WORK INSTRUCTION: Report back each line of the data that contains the word "LIGHT".

RECORDED INFORMATION: Begin

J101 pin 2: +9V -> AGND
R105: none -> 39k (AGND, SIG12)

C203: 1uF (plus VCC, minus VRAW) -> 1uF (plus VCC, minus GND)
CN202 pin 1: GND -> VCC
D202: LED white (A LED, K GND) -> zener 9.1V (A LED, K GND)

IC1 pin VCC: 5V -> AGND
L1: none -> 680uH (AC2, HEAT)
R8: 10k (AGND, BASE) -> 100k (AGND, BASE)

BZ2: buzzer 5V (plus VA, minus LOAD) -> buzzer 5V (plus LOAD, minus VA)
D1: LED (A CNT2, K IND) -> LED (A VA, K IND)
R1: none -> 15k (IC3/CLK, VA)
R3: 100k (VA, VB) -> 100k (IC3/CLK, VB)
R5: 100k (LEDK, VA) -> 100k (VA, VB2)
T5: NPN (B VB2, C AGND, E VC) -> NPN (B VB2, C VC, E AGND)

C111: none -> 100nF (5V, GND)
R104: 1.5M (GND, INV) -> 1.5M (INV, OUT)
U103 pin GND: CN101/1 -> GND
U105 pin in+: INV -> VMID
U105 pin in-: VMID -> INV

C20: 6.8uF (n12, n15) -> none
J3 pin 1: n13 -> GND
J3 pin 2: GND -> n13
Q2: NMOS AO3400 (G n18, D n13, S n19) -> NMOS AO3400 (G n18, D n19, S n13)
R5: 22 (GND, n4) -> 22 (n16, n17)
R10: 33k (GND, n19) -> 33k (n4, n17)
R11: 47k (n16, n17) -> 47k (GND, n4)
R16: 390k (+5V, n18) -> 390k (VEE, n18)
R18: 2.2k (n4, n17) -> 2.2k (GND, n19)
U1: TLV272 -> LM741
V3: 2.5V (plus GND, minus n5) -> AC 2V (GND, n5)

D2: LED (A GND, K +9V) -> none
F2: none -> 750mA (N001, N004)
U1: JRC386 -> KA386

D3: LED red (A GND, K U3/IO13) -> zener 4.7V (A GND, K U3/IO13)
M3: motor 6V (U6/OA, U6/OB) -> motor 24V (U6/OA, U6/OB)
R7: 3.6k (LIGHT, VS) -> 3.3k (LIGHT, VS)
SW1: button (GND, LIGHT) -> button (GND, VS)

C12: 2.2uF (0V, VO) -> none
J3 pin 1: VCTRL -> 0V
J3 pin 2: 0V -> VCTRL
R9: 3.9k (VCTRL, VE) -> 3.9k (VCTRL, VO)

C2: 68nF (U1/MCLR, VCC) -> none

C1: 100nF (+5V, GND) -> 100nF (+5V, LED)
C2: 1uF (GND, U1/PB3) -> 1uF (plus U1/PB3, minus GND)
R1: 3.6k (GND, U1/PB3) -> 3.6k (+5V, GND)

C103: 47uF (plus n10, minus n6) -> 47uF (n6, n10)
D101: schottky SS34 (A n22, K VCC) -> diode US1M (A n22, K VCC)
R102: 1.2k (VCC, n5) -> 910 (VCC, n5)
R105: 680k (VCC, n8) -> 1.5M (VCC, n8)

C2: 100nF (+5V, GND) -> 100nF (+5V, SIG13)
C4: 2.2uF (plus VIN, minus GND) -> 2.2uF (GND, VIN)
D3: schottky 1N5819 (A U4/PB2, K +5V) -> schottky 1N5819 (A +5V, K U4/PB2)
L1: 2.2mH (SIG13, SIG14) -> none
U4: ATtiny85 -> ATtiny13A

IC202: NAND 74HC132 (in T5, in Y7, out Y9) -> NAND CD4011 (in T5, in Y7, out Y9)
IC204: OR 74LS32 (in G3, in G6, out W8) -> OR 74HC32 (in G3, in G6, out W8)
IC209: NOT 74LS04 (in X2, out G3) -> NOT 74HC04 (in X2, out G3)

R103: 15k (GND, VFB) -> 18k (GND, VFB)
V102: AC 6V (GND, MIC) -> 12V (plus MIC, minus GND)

RECORDED INFORMATION: End

RESULT BELOW:
R7: 3.6k (LIGHT, VS) -> 3.3k (LIGHT, VS)
SW1: button (GND, LIGHT) -> button (GND, VS)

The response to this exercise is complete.